# [WHAT THE TASK REQUIRES]
Set out the rows below as a numbered list, leaving out any blank lines.

● ● ● ●

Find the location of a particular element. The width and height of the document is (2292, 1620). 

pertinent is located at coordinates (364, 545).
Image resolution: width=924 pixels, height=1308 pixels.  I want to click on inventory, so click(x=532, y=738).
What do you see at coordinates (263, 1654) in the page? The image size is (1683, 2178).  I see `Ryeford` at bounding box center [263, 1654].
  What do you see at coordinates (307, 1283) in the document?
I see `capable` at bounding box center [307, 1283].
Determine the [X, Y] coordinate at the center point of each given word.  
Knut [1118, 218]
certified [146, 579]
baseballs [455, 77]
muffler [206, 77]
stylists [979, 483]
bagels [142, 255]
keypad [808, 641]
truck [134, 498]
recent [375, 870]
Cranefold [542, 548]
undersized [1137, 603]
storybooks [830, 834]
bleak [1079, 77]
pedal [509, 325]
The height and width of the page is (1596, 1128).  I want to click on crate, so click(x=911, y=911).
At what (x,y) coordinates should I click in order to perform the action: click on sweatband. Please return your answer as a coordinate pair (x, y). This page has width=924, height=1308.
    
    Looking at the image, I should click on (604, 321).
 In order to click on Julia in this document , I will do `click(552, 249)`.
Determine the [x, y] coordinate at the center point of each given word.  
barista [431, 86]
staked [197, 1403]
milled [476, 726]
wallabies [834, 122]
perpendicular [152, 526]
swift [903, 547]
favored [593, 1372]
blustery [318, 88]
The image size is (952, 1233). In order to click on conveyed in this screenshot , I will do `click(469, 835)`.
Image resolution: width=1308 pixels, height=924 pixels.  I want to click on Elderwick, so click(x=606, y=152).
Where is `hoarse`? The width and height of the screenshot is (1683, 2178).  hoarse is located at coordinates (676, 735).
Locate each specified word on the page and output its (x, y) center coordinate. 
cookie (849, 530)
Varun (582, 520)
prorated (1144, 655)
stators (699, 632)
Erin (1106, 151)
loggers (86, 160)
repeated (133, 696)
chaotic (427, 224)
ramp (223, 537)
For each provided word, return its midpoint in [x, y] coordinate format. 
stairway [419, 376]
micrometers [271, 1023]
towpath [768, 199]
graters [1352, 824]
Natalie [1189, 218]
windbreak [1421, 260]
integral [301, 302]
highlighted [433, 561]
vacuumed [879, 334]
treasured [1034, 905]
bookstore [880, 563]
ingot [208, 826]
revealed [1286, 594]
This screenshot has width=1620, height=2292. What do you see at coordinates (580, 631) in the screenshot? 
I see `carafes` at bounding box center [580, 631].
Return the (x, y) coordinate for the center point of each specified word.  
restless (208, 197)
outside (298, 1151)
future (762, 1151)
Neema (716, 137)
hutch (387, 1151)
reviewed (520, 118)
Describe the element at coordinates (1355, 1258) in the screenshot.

● ● ● ●

# [RESPONSE]
1. Find the location of a particular element. The width and height of the document is (2292, 1620). 
2. pertinent is located at coordinates (364, 545).
3. Image resolution: width=924 pixels, height=1308 pixels.  I want to click on inventory, so click(x=532, y=738).
4. What do you see at coordinates (263, 1654) in the page? The image size is (1683, 2178).  I see `Ryeford` at bounding box center [263, 1654].
5.   What do you see at coordinates (307, 1283) in the document?
6. I see `capable` at bounding box center [307, 1283].
7. Determine the [X, Y] coordinate at the center point of each given word.  
8. Knut [1118, 218]
9. certified [146, 579]
10. baseballs [455, 77]
11. muffler [206, 77]
12. stylists [979, 483]
13. bagels [142, 255]
14. keypad [808, 641]
15. truck [134, 498]
16. recent [375, 870]
17. Cranefold [542, 548]
18. undersized [1137, 603]
19. storybooks [830, 834]
20. bleak [1079, 77]
21. pedal [509, 325]
22. The height and width of the page is (1596, 1128).  I want to click on crate, so click(x=911, y=911).
23. At what (x,y) coordinates should I click in order to perform the action: click on sweatband. Please return your answer as a coordinate pair (x, y). This page has width=924, height=1308.
24.     Looking at the image, I should click on (604, 321).
25.  In order to click on Julia in this document , I will do `click(552, 249)`.
26. Determine the [x, y] coordinate at the center point of each given word.  
27. barista [431, 86]
28. staked [197, 1403]
29. milled [476, 726]
30. wallabies [834, 122]
31. perpendicular [152, 526]
32. swift [903, 547]
33. favored [593, 1372]
34. blustery [318, 88]
35. The image size is (952, 1233). In order to click on conveyed in this screenshot , I will do `click(469, 835)`.
36. Image resolution: width=1308 pixels, height=924 pixels.  I want to click on Elderwick, so click(x=606, y=152).
37. Where is `hoarse`? The width and height of the screenshot is (1683, 2178).  hoarse is located at coordinates (676, 735).
38. Locate each specified word on the page and output its (x, y) center coordinate. 
39. cookie (849, 530)
40. Varun (582, 520)
41. prorated (1144, 655)
42. stators (699, 632)
43. Erin (1106, 151)
44. loggers (86, 160)
45. repeated (133, 696)
46. chaotic (427, 224)
47. ramp (223, 537)
48. For each provided word, return its midpoint in [x, y] coordinate format. 
49. stairway [419, 376]
50. micrometers [271, 1023]
51. towpath [768, 199]
52. graters [1352, 824]
53. Natalie [1189, 218]
54. windbreak [1421, 260]
55. integral [301, 302]
56. highlighted [433, 561]
57. vacuumed [879, 334]
58. treasured [1034, 905]
59. bookstore [880, 563]
60. ingot [208, 826]
61. revealed [1286, 594]
62. This screenshot has width=1620, height=2292. What do you see at coordinates (580, 631) in the screenshot? 
63. I see `carafes` at bounding box center [580, 631].
64. Return the (x, y) coordinate for the center point of each specified word.  
65. restless (208, 197)
66. outside (298, 1151)
67. future (762, 1151)
68. Neema (716, 137)
69. hutch (387, 1151)
70. reviewed (520, 118)
71. Describe the element at coordinates (1355, 1258) in the screenshot.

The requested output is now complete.